## TASK
Taking the entries below, transcribe only the lines starting with the one with "camera: 40 degrees right, 15 degrees up" and going on through the one with "white button [508,240,545,266]", exactly as written, without the pictures.

───

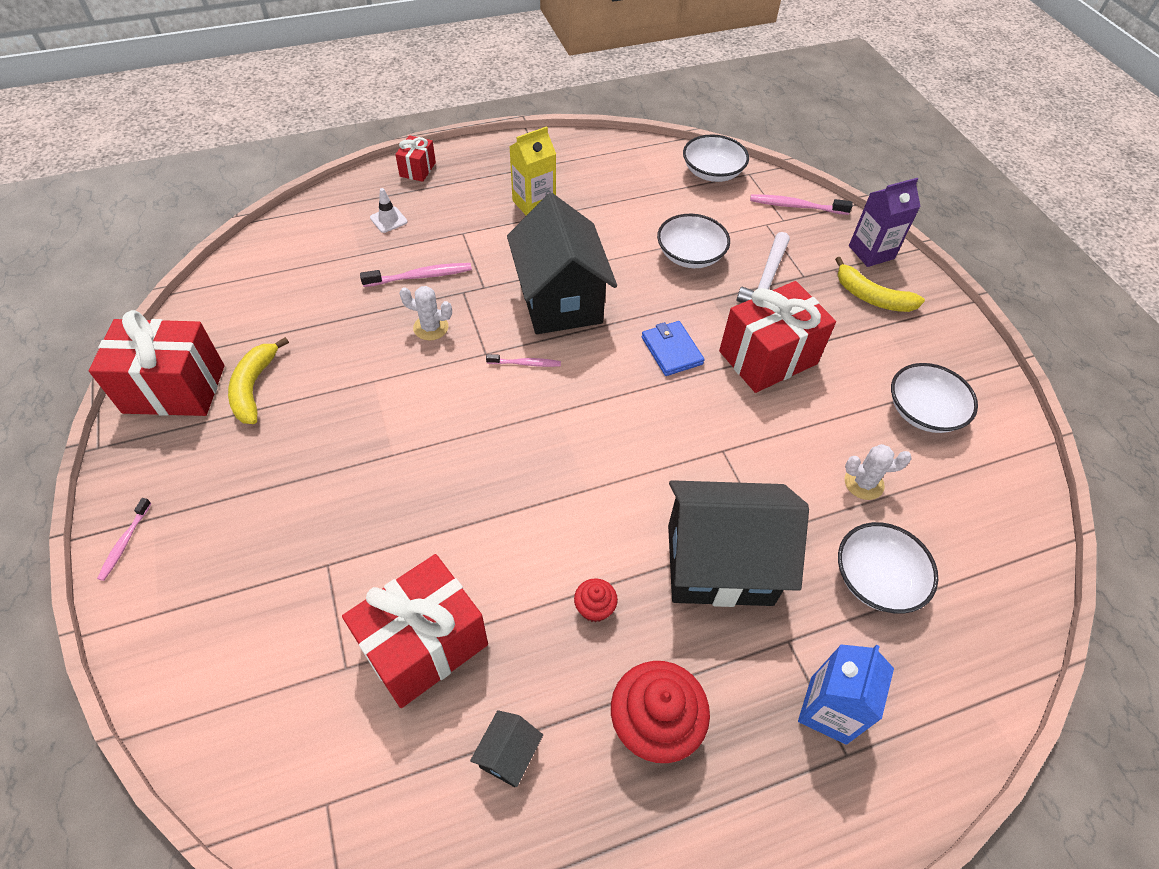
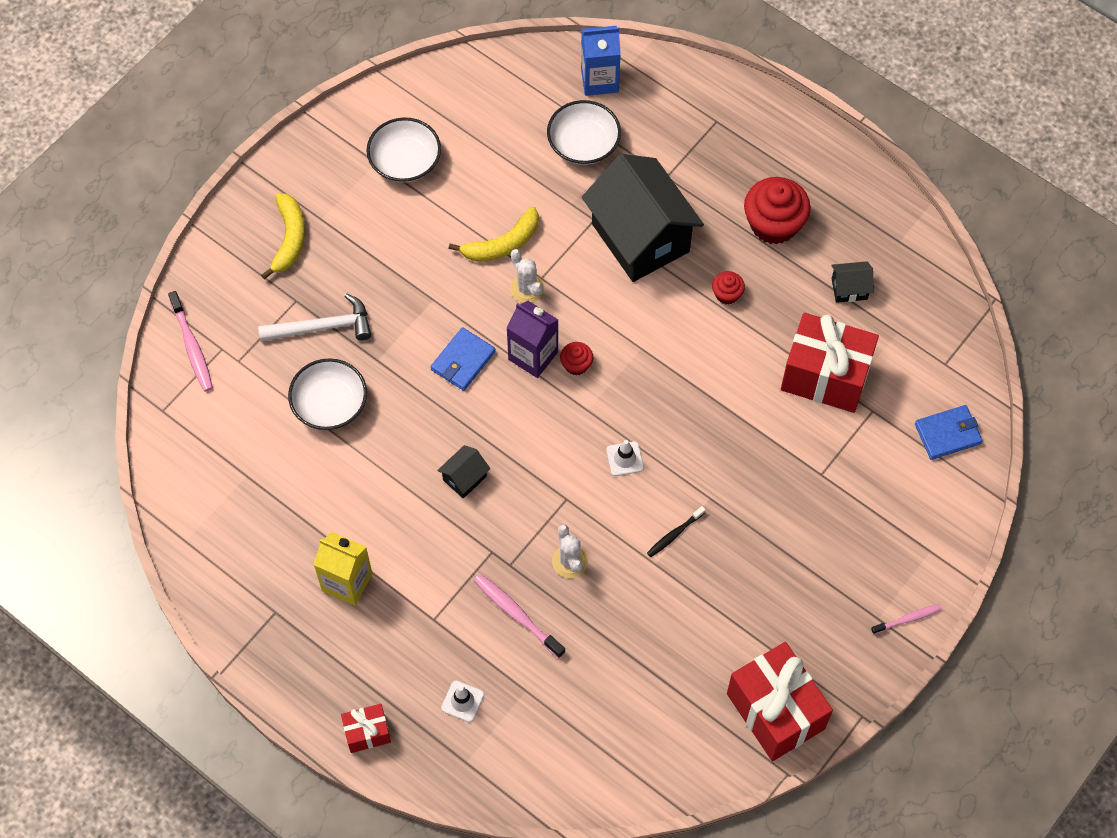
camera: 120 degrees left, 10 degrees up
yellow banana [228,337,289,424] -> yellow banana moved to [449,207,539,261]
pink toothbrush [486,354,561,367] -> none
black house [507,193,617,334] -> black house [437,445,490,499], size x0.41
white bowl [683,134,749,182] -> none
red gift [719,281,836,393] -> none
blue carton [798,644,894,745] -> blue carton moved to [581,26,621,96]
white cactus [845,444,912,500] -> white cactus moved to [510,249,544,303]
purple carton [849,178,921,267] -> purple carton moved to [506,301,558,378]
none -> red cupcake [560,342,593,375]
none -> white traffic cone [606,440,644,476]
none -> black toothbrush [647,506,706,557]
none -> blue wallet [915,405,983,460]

───

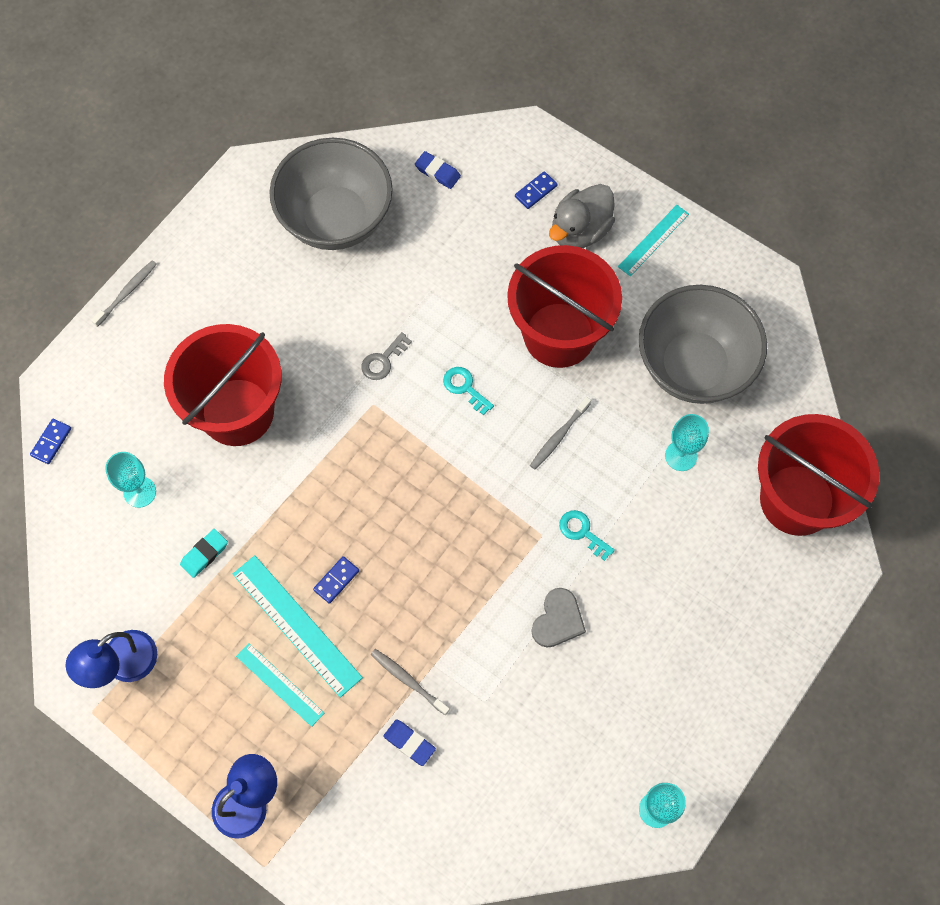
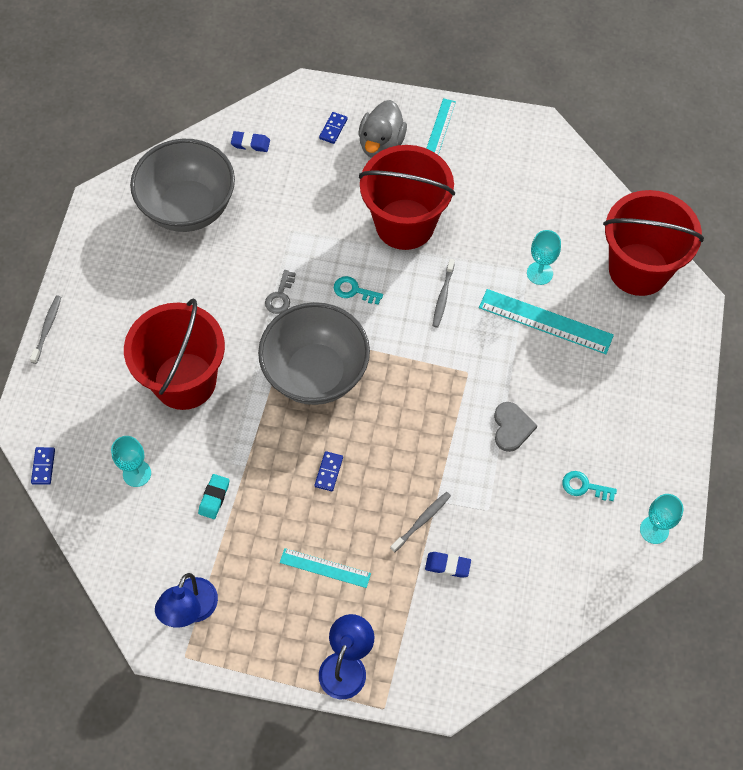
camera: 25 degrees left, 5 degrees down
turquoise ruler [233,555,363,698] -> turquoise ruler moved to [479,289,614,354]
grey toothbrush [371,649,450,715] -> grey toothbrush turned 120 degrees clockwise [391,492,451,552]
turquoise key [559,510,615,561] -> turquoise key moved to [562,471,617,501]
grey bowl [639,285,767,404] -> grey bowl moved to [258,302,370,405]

───

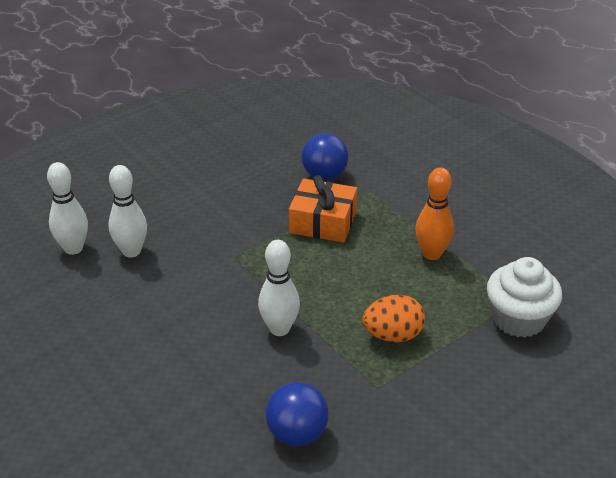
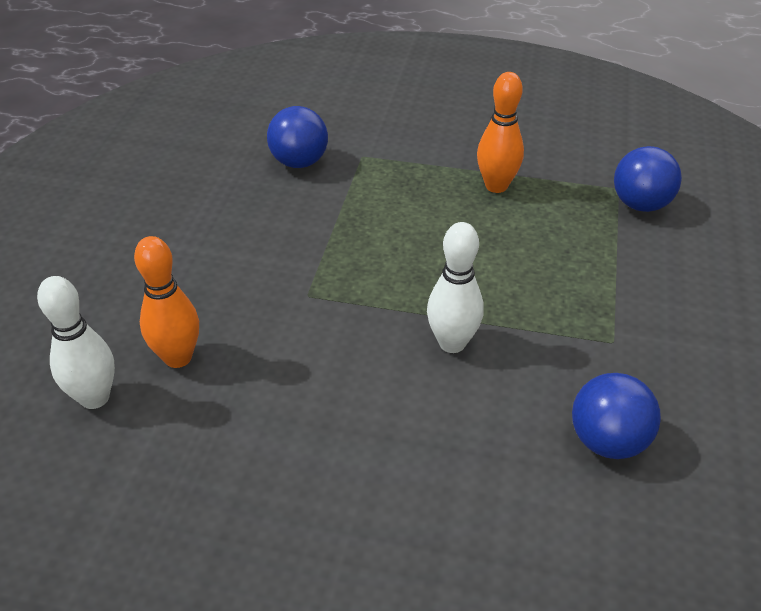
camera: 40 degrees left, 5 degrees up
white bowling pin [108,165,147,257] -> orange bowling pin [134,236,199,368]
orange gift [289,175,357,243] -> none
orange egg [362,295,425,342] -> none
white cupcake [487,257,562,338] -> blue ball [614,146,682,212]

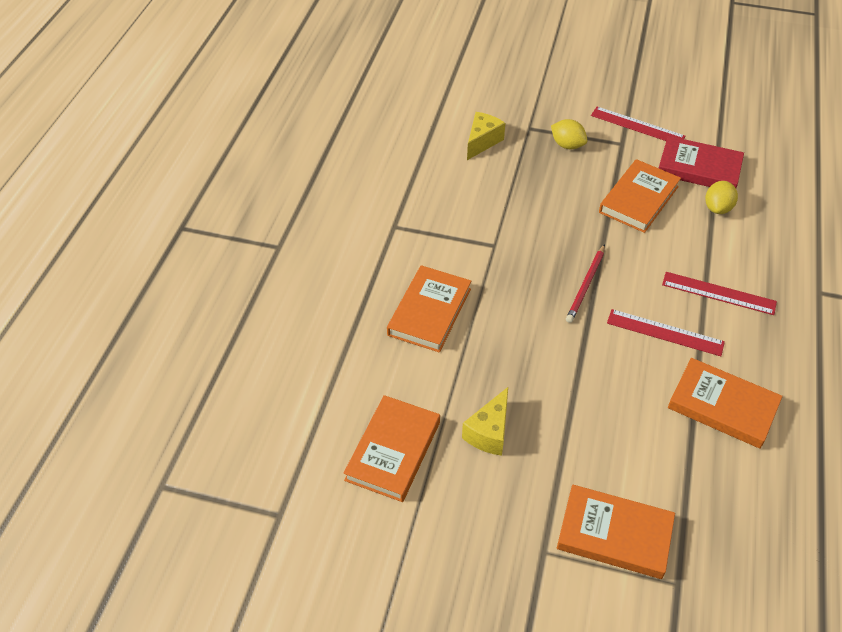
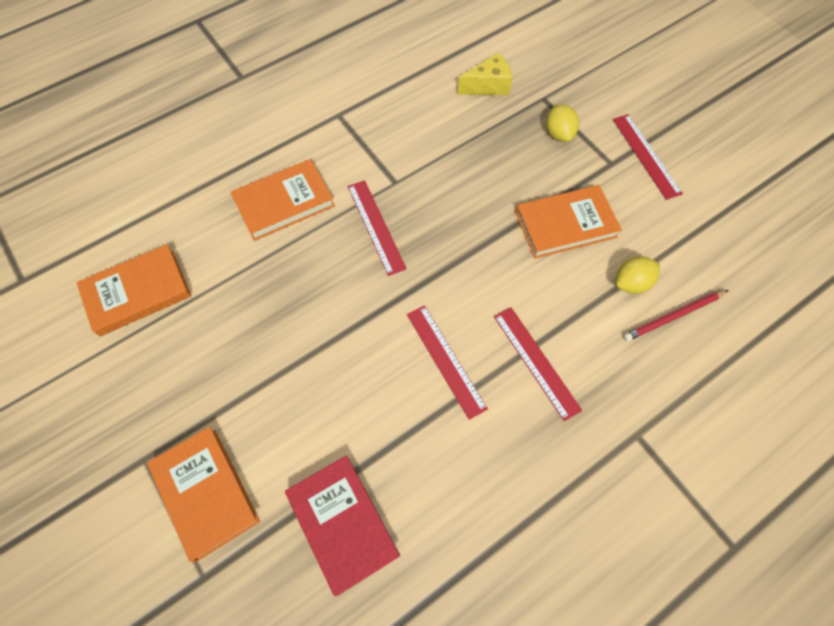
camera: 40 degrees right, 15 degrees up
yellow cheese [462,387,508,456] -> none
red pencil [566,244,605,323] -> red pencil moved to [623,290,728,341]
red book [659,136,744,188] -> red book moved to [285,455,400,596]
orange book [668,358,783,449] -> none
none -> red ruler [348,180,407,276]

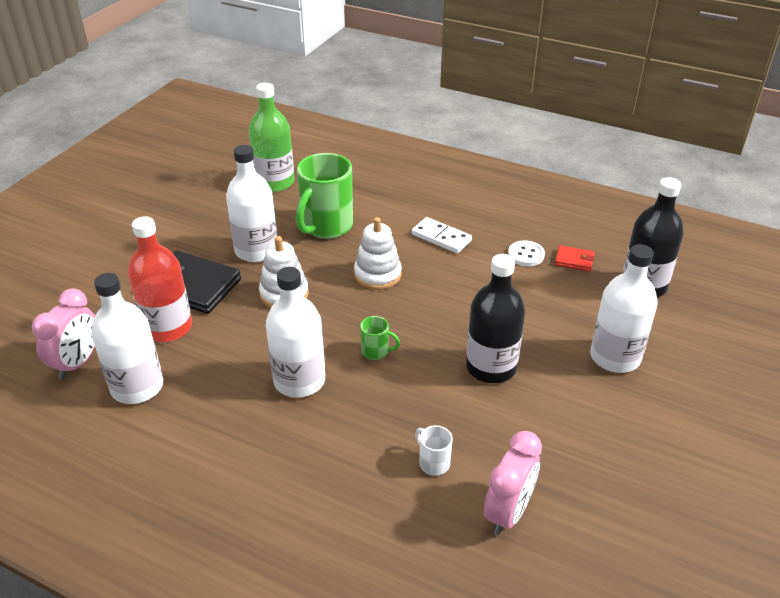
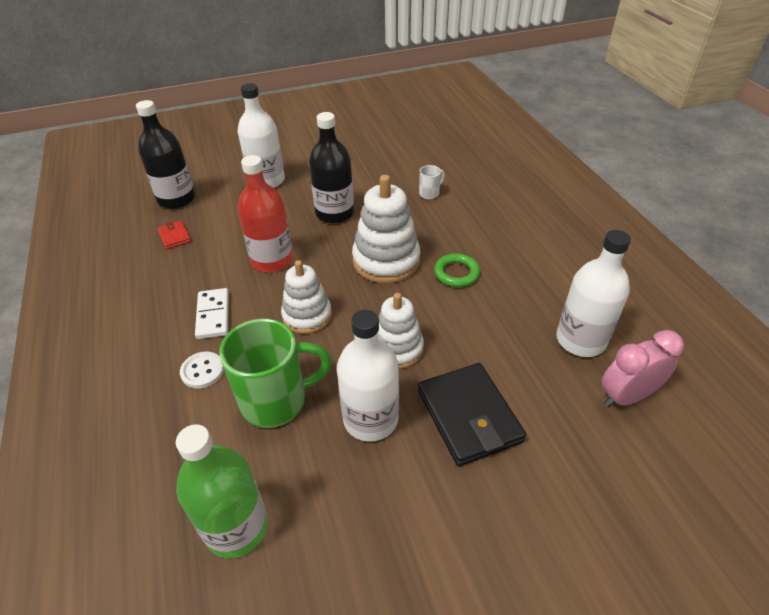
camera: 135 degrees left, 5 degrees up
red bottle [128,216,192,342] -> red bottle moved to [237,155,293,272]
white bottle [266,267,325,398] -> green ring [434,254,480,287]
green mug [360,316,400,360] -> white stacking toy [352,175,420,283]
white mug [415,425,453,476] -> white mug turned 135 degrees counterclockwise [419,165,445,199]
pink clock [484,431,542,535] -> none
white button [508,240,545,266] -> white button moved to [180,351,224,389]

───

## EXERCISE SOLUTION
camera: 40 degrees right, 15 degrees up
yellow cheese [462,387,508,456] -> none
red pencil [566,244,605,323] -> red pencil moved to [623,290,728,341]
red book [659,136,744,188] -> red book moved to [285,455,400,596]
orange book [668,358,783,449] -> none
none -> red ruler [348,180,407,276]

camera: 135 degrees left, 5 degrees up
red bottle [128,216,192,342] -> red bottle moved to [237,155,293,272]
white bottle [266,267,325,398] -> green ring [434,254,480,287]
green mug [360,316,400,360] -> white stacking toy [352,175,420,283]
white mug [415,425,453,476] -> white mug turned 135 degrees counterclockwise [419,165,445,199]
pink clock [484,431,542,535] -> none
white button [508,240,545,266] -> white button moved to [180,351,224,389]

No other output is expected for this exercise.